• EXTRACTED RECORDS:
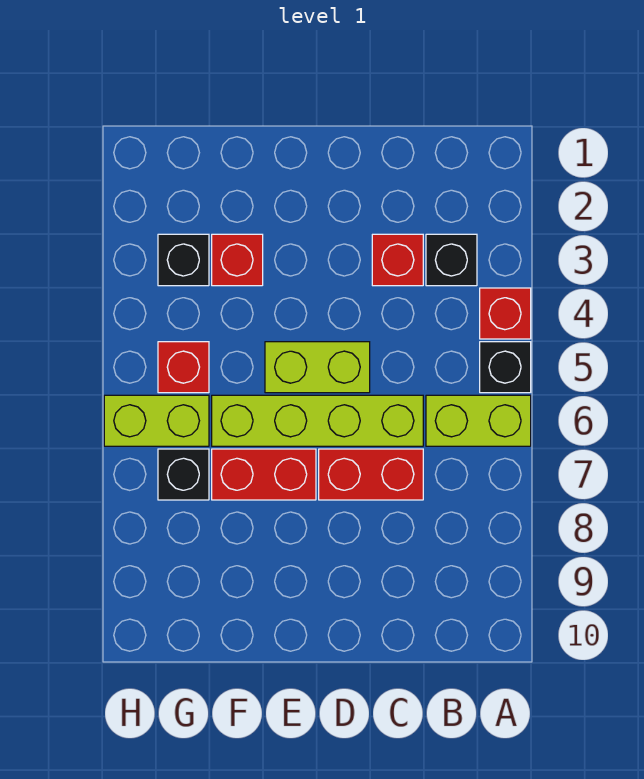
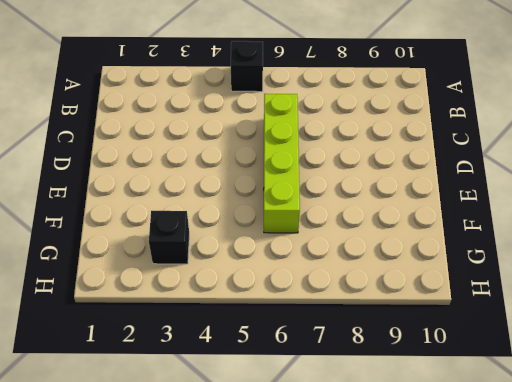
none -> red brick A4 level 1
none -> lime brick A6:B6 level 1
none -> black brick B3 level 1

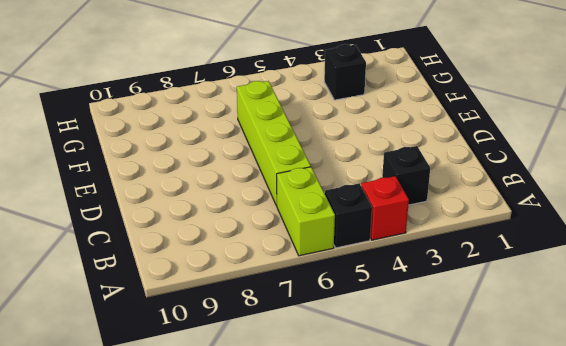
none -> red brick C3 level 1
none -> red brick C7:D7 level 1
none -> lime brick D5:E5 level 1

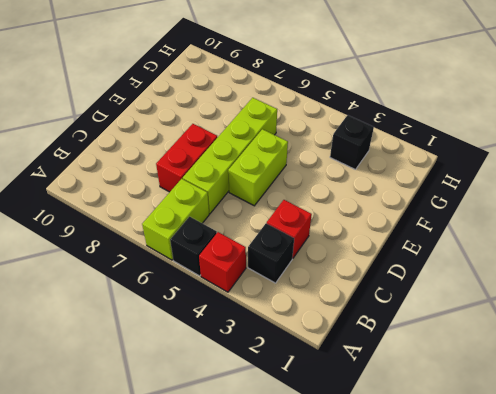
none -> red brick E7:F7 level 1
none -> red brick F3 level 1
none -> red brick G5 level 1

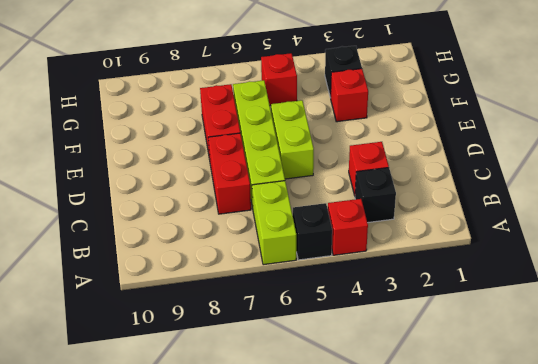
none -> lime brick G6:H6 level 1
none -> black brick G7 level 1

• TASK ITEM: Pictures are to be left out when the lines from the one containing "none -> red brick G5 level 1" through the end of the records above are repeated exactly; no other line is wanted.

• WRITTEN REPLY:
none -> red brick G5 level 1

none -> lime brick G6:H6 level 1
none -> black brick G7 level 1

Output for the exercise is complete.